Stored data entries:
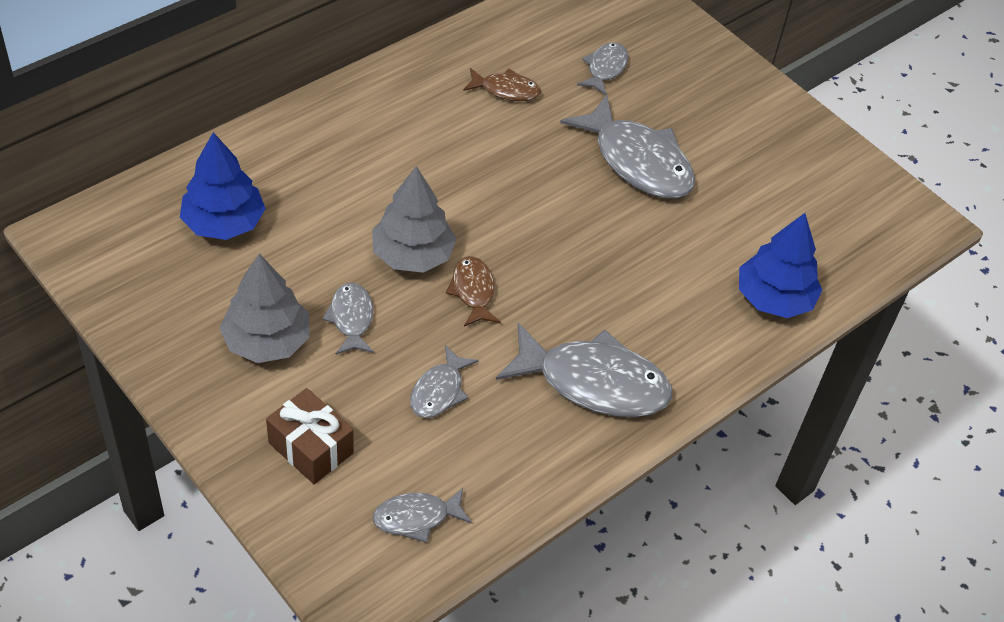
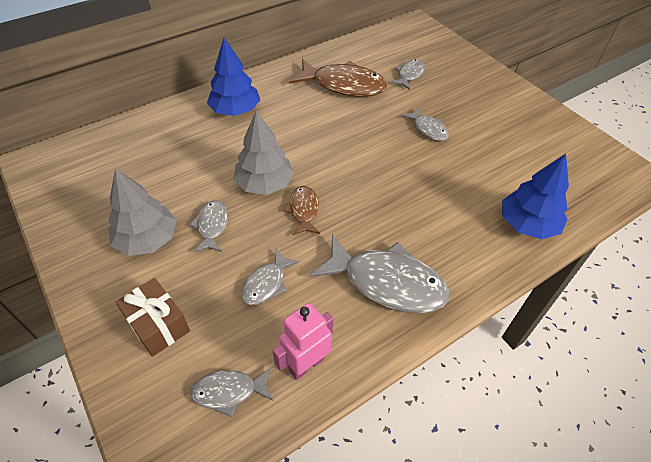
camera: 10 degrees right, 0 degrees up
(224, 223) = (140, 158): blue tree -> blue tree (235, 110)
(504, 483) = (306, 364): none -> pink robot
(506, 90) = (343, 85): brown fish -> brown fish, size x1.92
(637, 161) = (428, 129): grey fish -> grey fish, size x0.52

The task -> If pictures appear in the data, do not print them; repeat the rest exactly.

Response below ->
camera: 10 degrees right, 0 degrees up
(224, 223) = (140, 158): blue tree -> blue tree (235, 110)
(504, 483) = (306, 364): none -> pink robot
(506, 90) = (343, 85): brown fish -> brown fish, size x1.92
(637, 161) = (428, 129): grey fish -> grey fish, size x0.52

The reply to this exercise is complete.